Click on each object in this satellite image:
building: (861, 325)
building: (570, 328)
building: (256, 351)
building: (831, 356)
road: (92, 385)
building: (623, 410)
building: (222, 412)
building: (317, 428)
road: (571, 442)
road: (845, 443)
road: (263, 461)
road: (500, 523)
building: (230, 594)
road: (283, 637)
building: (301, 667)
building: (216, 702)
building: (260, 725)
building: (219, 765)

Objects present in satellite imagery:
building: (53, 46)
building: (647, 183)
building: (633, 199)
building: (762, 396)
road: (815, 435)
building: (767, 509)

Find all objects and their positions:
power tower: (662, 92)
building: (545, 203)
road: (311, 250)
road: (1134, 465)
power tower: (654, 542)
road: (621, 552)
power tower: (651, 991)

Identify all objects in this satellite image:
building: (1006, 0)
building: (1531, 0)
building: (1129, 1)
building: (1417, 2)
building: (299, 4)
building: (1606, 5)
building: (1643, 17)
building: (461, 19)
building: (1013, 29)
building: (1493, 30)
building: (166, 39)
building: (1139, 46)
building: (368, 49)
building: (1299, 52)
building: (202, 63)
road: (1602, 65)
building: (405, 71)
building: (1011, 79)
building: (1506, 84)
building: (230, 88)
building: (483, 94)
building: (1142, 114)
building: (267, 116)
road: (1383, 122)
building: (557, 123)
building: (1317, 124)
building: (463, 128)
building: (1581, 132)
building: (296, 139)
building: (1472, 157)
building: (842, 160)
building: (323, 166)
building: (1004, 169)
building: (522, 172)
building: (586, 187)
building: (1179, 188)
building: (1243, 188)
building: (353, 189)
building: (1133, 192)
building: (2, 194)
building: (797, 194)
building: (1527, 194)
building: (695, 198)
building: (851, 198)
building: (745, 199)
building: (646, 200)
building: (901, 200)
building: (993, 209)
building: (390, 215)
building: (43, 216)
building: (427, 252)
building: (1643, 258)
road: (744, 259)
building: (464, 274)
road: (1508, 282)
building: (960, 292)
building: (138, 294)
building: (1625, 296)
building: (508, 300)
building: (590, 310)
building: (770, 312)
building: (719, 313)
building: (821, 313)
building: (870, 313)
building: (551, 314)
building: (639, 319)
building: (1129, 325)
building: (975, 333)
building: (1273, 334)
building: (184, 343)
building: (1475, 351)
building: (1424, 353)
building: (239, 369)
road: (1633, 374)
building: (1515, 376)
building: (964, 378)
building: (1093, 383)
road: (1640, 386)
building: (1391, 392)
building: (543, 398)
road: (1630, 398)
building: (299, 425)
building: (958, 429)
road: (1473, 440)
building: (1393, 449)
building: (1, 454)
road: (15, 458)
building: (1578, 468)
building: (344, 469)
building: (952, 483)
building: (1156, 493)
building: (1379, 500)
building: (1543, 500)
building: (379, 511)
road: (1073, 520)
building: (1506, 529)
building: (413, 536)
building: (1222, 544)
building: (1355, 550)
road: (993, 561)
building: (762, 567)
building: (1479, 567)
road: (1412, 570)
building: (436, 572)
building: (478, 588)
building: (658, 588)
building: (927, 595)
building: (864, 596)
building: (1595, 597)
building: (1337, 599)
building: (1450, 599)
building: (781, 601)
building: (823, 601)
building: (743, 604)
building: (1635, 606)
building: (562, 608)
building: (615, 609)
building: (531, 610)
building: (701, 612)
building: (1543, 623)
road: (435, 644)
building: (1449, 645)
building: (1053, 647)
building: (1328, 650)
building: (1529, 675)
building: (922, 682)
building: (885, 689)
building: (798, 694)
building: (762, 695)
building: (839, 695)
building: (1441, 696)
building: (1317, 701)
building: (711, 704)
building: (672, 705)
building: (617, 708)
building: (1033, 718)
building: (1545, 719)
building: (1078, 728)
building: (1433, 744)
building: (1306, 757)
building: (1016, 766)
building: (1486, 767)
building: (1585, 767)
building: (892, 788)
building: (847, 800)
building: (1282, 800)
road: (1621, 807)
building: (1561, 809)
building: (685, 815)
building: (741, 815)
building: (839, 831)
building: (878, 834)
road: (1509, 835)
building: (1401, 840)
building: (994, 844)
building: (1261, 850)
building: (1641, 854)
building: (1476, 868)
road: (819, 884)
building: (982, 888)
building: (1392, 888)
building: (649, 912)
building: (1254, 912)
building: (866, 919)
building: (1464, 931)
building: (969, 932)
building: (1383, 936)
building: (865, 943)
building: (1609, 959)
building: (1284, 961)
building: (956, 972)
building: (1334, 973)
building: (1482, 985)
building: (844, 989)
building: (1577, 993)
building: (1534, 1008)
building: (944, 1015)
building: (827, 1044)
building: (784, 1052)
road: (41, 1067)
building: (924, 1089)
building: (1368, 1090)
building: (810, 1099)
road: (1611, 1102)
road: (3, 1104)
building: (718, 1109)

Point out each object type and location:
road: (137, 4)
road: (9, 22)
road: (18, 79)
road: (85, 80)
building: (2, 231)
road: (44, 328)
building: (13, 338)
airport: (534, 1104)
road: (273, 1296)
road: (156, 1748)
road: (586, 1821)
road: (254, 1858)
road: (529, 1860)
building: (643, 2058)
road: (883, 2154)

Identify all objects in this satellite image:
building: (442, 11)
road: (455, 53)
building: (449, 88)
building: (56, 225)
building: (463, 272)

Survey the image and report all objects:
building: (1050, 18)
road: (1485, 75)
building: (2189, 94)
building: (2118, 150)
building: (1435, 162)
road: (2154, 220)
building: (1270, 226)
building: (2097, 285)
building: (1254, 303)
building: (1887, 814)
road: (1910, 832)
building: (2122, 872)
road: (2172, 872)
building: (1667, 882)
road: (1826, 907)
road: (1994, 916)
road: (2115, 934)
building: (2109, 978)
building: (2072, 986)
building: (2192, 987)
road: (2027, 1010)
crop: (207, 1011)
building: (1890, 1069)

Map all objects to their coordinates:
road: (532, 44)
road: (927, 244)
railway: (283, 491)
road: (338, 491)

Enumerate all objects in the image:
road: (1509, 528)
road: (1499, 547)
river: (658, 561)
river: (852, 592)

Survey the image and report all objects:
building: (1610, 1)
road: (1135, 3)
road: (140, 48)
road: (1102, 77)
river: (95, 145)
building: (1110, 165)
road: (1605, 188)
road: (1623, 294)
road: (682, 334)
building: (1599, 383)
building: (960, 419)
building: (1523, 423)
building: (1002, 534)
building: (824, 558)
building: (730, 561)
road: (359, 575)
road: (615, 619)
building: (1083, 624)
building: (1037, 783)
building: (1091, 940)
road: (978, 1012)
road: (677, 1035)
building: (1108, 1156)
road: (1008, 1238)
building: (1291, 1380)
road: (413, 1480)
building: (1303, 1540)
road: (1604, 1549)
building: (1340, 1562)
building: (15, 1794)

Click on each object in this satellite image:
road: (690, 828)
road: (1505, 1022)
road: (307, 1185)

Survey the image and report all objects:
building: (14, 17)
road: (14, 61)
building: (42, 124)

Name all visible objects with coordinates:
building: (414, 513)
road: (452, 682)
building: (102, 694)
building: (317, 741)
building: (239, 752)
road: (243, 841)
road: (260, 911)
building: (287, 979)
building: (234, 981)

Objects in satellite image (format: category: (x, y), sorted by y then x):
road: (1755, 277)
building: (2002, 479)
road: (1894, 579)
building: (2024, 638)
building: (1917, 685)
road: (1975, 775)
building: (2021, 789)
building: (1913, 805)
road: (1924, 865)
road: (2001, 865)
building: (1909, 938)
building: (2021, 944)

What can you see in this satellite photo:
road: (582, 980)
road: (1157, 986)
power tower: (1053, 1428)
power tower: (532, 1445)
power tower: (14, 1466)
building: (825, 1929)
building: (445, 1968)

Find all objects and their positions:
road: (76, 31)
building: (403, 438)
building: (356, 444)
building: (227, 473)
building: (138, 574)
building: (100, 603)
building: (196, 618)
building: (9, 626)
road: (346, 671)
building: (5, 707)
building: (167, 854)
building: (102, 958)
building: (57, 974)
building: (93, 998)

Work task: Please return a copy of each line in the entries that has the string "coordinates".

Solution to this task:
Map all objects to their coordinates:
Name all visible objects with coordinates:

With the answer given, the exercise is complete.